> Work task: Please transcribe the entries that follow exactly as they stand, skipping each picture.

[Excerpts from a dataset]
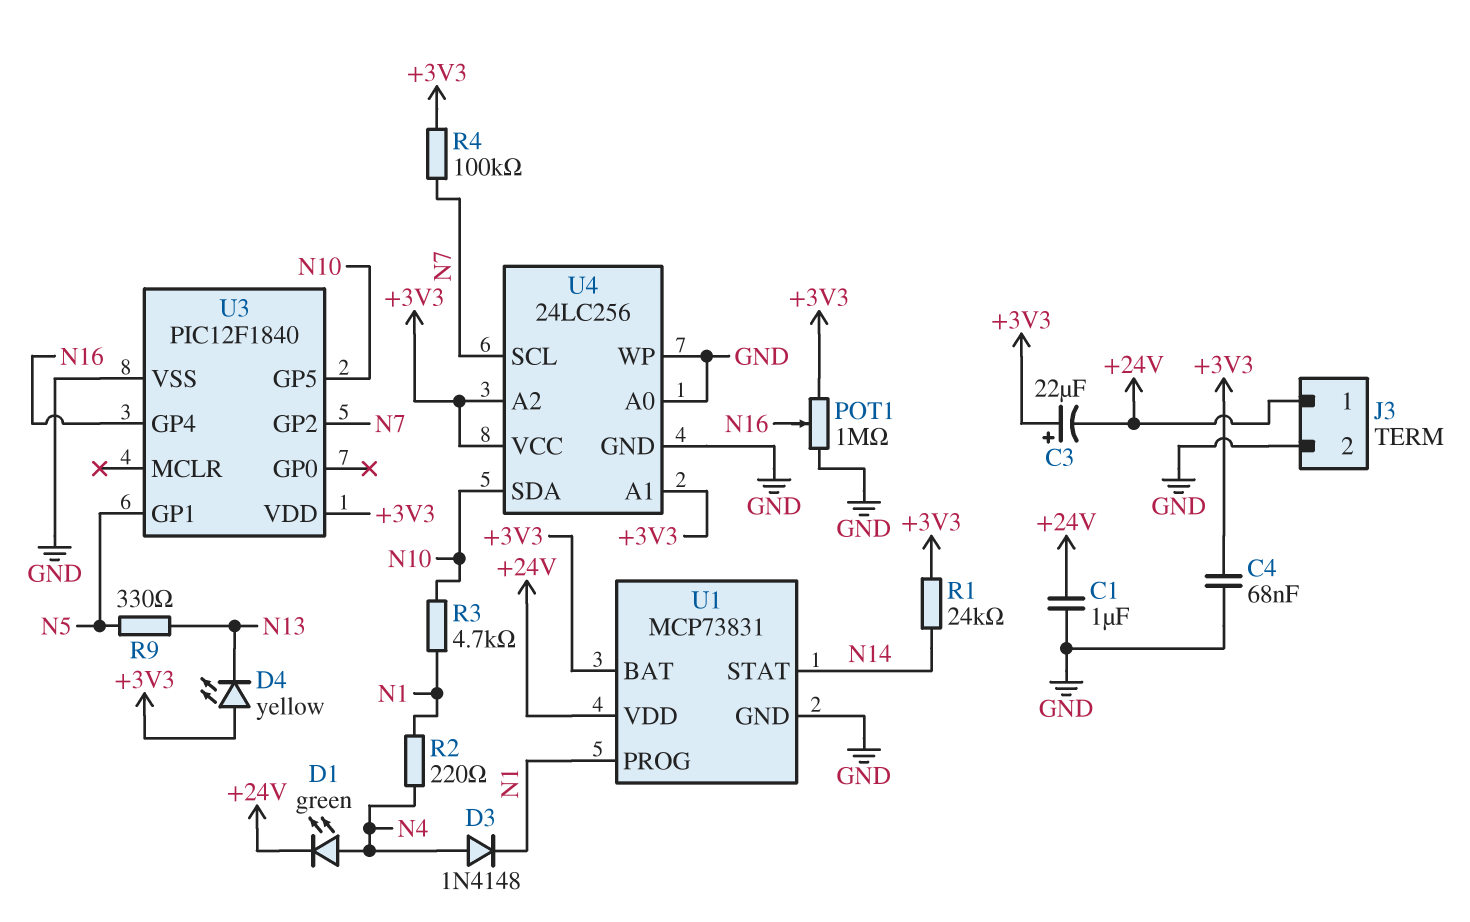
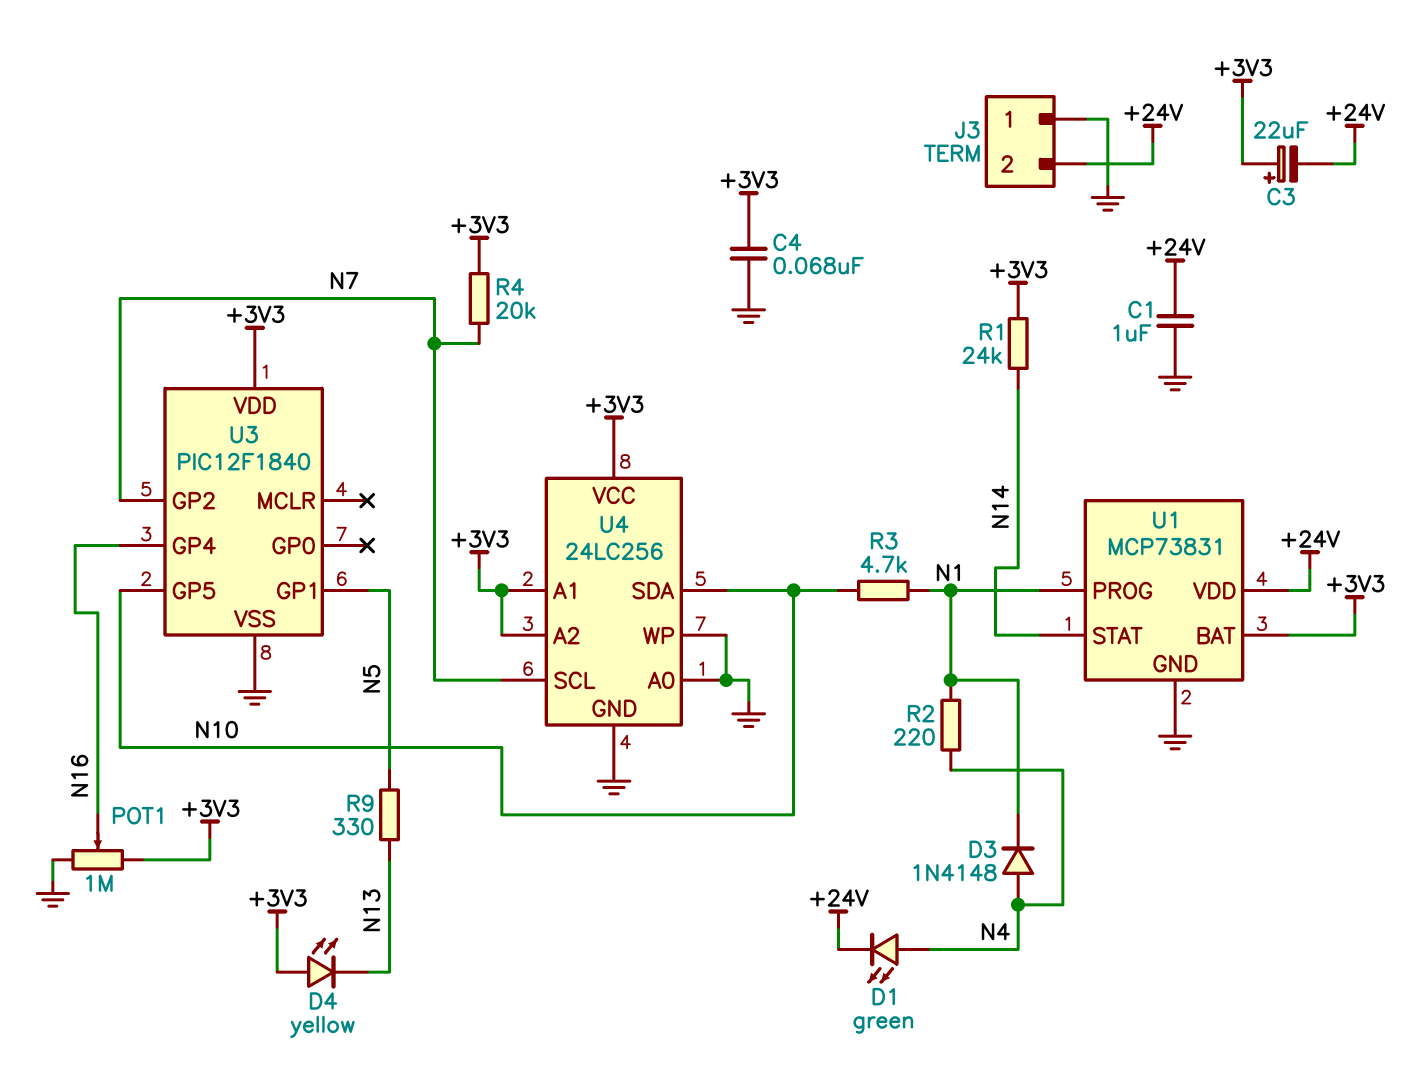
J3 pin 1: +24V -> GND
J3 pin 2: GND -> +24V
R4: 100k (+3V3, N7) -> 20k (+3V3, N7)

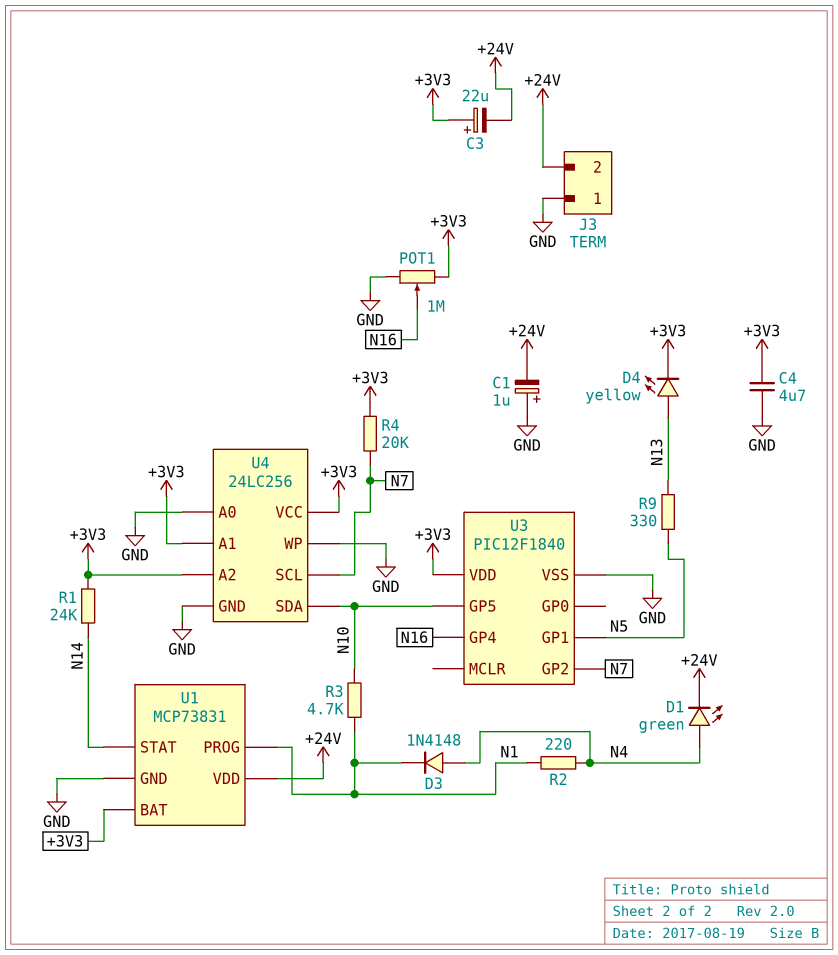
C1: 1uF (+24V, GND) -> 1uF (plus GND, minus +24V)
C4: 68nF (+3V3, GND) -> 4.7uF (+3V3, GND)
D4: LED yellow (A +3V3, K N13) -> LED yellow (A N13, K +3V3)

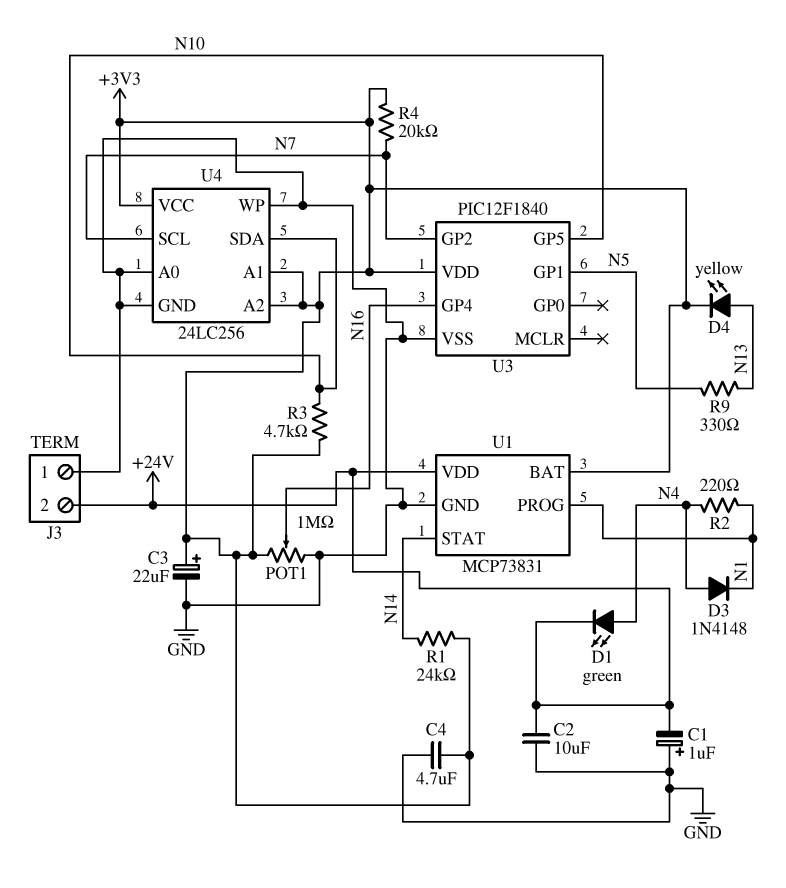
C2: none -> 10uF (+24V, GND)
C3: 22uF (plus +3V3, minus +24V) -> 22uF (plus +3V3, minus GND)
R3: 4.7k (N1, N10) -> 4.7k (+3V3, N10)

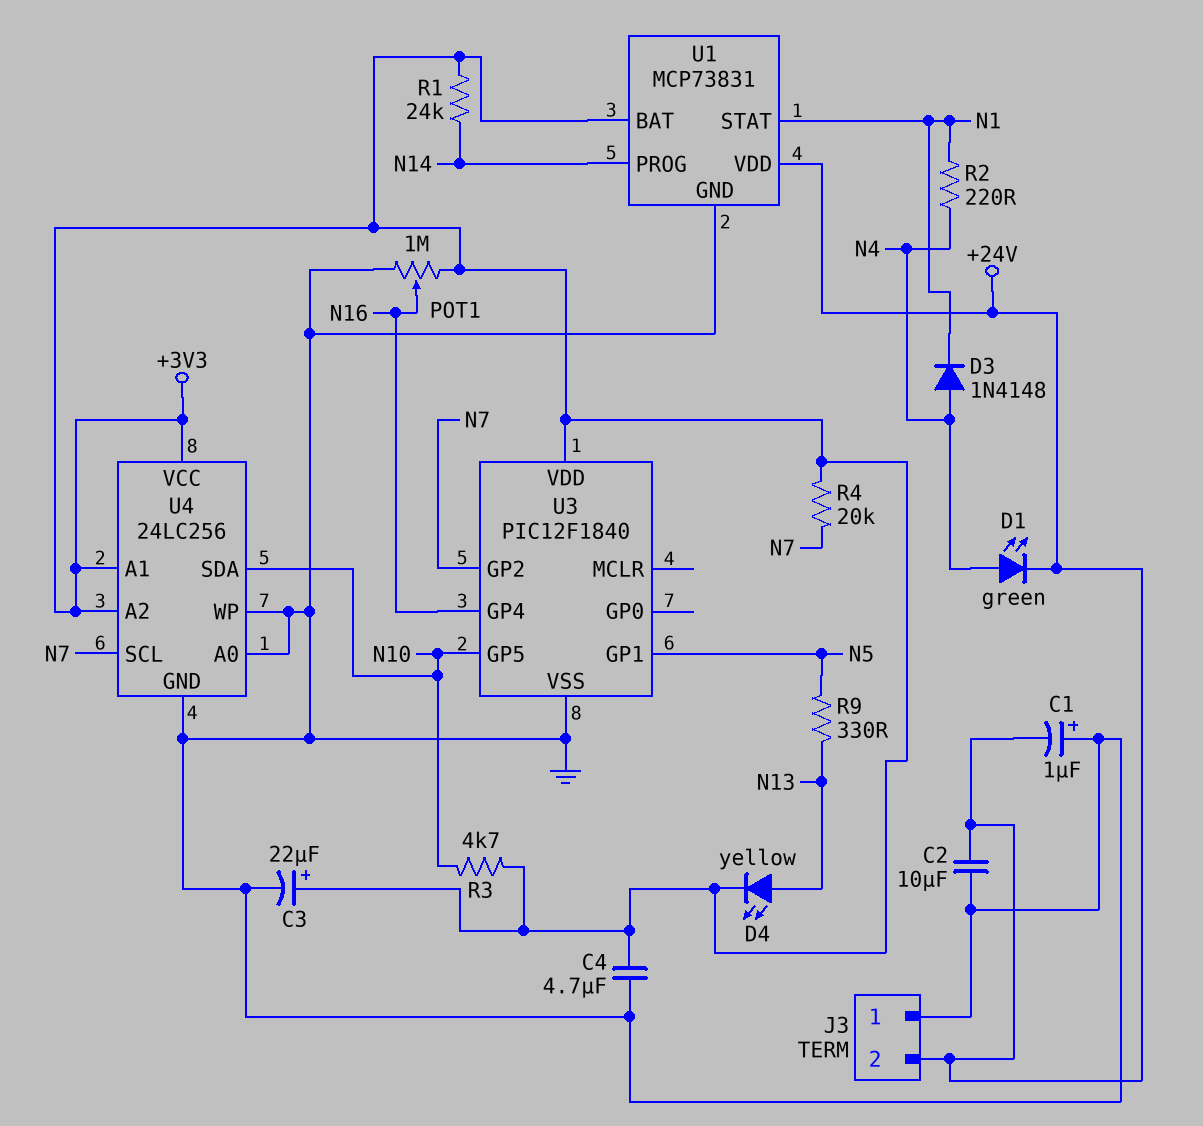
U1 pin PROG: N1 -> N14
U1 pin STAT: N14 -> N1

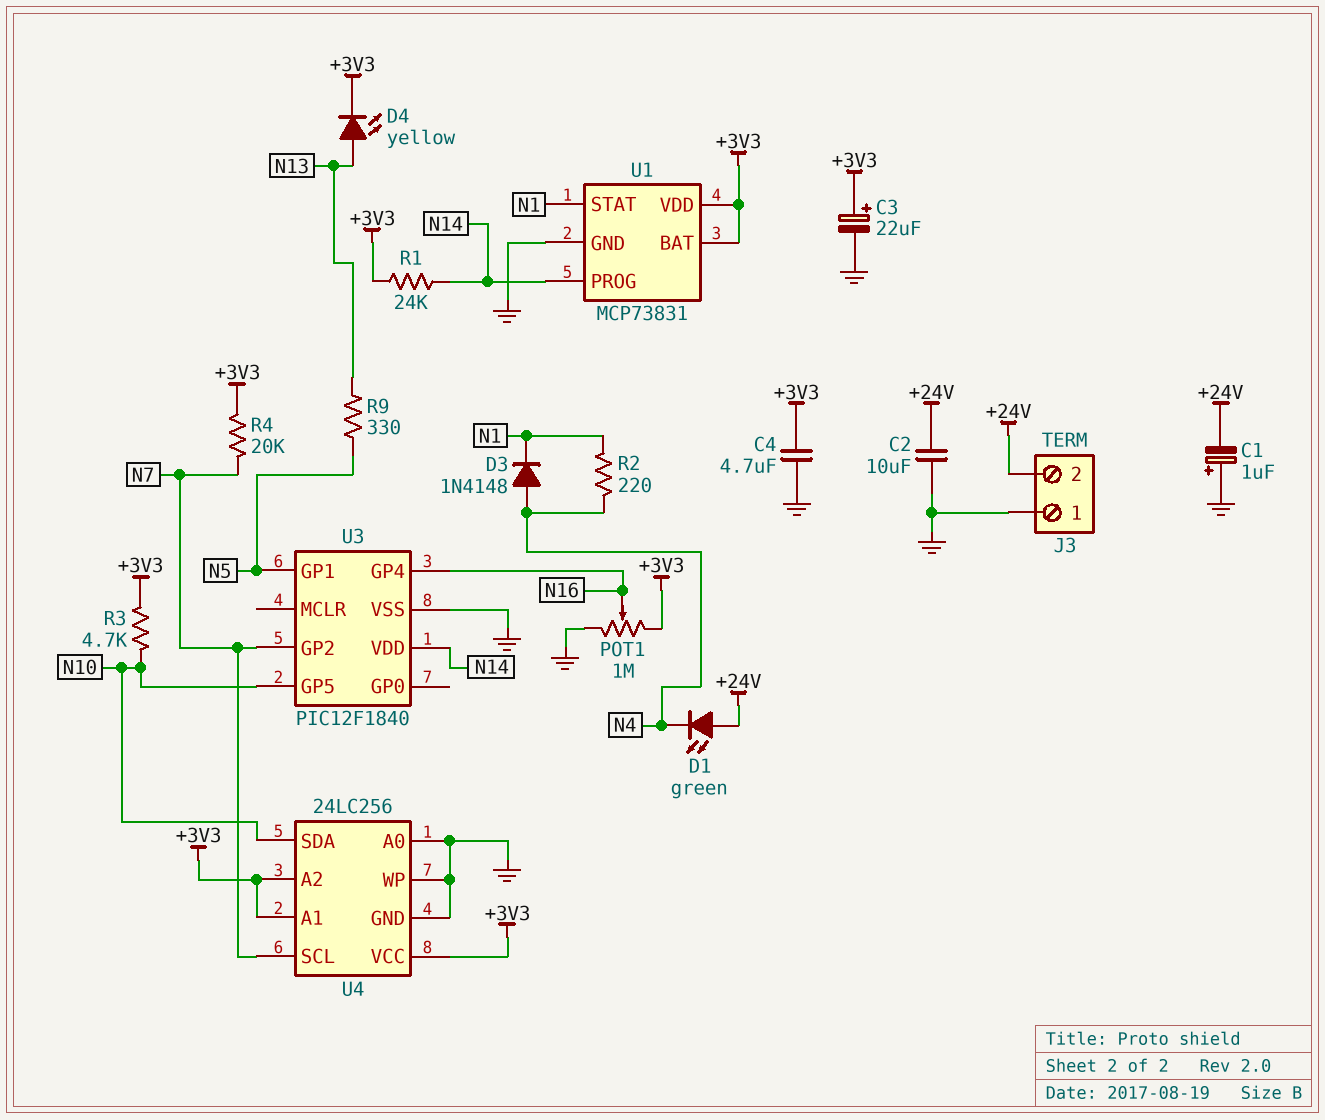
D1: LED green (A N4, K +24V) -> LED green (A +24V, K N4)
U1 pin VDD: +24V -> +3V3
U3 pin VDD: +3V3 -> N14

> Output of the exercise:
J3 pin 1: +24V -> GND
J3 pin 2: GND -> +24V
R4: 100k (+3V3, N7) -> 20k (+3V3, N7)

C1: 1uF (+24V, GND) -> 1uF (plus GND, minus +24V)
C4: 68nF (+3V3, GND) -> 4.7uF (+3V3, GND)
D4: LED yellow (A +3V3, K N13) -> LED yellow (A N13, K +3V3)

C2: none -> 10uF (+24V, GND)
C3: 22uF (plus +3V3, minus +24V) -> 22uF (plus +3V3, minus GND)
R3: 4.7k (N1, N10) -> 4.7k (+3V3, N10)

U1 pin PROG: N1 -> N14
U1 pin STAT: N14 -> N1

D1: LED green (A N4, K +24V) -> LED green (A +24V, K N4)
U1 pin VDD: +24V -> +3V3
U3 pin VDD: +3V3 -> N14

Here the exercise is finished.